THE TASK –
Find each line in the rows below that contains the string "kern", treating uppercase and lowercase as different, and copy every such line.
═══ DATASET CONTENT ═══
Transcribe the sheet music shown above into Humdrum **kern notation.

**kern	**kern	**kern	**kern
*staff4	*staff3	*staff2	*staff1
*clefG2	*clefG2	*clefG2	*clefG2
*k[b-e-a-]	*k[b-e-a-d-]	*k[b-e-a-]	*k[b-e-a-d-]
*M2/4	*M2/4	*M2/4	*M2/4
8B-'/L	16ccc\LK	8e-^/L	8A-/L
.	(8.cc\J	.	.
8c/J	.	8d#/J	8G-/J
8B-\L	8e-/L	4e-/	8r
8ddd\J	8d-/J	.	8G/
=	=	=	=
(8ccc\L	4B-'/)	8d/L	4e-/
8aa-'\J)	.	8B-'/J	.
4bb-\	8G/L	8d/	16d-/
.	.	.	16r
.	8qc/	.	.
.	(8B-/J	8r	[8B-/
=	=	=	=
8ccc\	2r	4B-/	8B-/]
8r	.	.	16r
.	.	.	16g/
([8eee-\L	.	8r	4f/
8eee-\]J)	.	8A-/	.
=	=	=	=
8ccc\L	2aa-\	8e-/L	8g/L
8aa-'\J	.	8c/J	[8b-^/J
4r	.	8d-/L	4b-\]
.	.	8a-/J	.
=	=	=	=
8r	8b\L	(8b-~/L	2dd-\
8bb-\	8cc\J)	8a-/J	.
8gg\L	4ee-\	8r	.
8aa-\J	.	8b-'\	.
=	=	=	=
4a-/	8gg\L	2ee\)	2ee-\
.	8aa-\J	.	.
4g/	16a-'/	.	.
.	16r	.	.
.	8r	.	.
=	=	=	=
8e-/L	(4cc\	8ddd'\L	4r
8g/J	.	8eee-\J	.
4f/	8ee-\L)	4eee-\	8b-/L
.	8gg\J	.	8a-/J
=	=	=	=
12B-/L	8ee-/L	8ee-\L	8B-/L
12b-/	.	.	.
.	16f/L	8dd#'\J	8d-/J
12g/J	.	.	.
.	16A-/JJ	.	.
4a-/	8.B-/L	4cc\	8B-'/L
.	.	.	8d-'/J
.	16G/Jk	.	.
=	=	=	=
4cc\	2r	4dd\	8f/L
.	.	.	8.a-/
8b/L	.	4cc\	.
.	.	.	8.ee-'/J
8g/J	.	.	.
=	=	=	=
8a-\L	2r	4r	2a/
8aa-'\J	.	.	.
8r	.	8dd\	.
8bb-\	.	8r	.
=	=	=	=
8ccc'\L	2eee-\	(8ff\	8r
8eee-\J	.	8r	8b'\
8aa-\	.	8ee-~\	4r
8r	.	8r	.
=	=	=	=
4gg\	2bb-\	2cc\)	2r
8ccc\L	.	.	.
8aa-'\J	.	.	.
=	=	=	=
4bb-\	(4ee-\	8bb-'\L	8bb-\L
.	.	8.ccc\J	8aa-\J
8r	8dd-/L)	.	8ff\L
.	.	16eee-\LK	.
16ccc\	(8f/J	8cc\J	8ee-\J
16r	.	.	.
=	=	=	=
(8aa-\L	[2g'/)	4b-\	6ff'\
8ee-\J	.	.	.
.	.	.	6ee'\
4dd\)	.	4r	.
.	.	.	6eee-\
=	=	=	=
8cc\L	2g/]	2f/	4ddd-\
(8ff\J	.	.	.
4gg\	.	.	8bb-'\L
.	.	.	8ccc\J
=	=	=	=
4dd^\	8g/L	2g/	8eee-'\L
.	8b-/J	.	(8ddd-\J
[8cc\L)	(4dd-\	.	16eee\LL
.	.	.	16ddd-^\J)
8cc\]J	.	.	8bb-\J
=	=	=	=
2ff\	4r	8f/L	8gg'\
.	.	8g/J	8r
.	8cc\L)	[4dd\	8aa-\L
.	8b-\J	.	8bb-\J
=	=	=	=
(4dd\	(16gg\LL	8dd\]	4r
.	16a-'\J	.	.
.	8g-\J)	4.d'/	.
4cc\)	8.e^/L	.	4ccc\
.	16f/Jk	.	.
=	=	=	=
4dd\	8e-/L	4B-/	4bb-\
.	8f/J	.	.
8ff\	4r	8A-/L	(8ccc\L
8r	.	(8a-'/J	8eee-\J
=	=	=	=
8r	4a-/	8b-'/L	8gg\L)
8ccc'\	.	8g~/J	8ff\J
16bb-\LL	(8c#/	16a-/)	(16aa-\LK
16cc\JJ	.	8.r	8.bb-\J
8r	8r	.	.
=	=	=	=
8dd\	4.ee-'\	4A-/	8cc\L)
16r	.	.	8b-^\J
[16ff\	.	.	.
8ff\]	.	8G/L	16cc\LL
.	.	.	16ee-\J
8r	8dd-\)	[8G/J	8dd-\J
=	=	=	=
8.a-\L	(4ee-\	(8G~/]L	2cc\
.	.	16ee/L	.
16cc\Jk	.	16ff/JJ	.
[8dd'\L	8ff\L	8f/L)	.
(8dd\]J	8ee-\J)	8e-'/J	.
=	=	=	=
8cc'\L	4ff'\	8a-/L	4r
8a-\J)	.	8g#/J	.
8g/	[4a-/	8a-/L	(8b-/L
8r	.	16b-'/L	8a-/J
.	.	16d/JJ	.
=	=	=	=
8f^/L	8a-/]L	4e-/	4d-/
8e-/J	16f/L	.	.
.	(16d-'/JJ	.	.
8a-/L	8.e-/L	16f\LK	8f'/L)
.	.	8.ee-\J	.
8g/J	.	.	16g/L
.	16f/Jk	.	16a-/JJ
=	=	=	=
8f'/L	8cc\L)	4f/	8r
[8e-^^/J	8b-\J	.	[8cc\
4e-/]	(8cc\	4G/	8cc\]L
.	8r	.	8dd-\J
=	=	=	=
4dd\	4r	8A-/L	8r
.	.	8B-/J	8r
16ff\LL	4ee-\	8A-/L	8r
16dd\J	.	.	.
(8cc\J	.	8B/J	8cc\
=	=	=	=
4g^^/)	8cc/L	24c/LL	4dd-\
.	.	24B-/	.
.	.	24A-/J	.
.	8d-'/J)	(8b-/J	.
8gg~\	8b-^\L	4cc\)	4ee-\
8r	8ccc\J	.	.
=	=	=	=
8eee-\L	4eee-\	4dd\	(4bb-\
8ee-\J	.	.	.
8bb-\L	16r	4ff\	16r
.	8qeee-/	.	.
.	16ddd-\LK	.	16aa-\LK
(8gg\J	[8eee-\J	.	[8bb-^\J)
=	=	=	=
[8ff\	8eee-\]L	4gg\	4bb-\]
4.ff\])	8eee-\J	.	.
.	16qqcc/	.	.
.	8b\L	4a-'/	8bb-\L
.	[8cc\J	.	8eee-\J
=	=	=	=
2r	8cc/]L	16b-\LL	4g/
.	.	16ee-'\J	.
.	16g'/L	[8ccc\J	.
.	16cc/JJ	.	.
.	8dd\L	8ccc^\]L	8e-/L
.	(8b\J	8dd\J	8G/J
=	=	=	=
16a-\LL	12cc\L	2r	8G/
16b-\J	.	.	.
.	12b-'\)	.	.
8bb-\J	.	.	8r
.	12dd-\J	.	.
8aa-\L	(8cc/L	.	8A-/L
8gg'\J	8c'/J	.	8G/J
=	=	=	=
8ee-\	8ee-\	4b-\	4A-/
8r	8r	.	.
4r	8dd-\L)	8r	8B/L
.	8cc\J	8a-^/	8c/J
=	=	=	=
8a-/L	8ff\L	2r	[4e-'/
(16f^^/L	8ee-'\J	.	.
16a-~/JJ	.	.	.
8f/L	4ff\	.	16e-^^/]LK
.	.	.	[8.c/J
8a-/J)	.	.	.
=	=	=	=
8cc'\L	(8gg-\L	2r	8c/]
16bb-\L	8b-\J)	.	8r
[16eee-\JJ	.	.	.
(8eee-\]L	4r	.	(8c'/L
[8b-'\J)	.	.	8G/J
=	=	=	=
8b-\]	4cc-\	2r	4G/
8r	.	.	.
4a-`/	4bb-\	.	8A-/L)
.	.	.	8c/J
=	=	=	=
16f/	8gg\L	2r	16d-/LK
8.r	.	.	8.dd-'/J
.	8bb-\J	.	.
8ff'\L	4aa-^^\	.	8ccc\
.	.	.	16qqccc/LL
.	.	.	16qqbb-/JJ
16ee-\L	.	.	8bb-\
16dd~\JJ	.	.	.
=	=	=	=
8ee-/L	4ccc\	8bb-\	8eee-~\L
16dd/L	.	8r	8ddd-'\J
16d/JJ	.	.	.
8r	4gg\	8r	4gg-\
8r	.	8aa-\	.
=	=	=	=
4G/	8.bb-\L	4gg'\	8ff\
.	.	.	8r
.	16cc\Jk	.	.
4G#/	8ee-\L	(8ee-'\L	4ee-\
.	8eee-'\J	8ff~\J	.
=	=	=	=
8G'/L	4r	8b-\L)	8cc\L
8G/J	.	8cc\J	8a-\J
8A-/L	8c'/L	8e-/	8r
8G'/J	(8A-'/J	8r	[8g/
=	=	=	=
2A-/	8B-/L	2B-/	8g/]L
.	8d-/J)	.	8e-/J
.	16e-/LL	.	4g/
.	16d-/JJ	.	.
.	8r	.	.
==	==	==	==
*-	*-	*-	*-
═══
ANSWER FOR THE TASK –
Transcribe the sheet music shown above into Humdrum **kern notation.
**kern	**kern	**kern	**kern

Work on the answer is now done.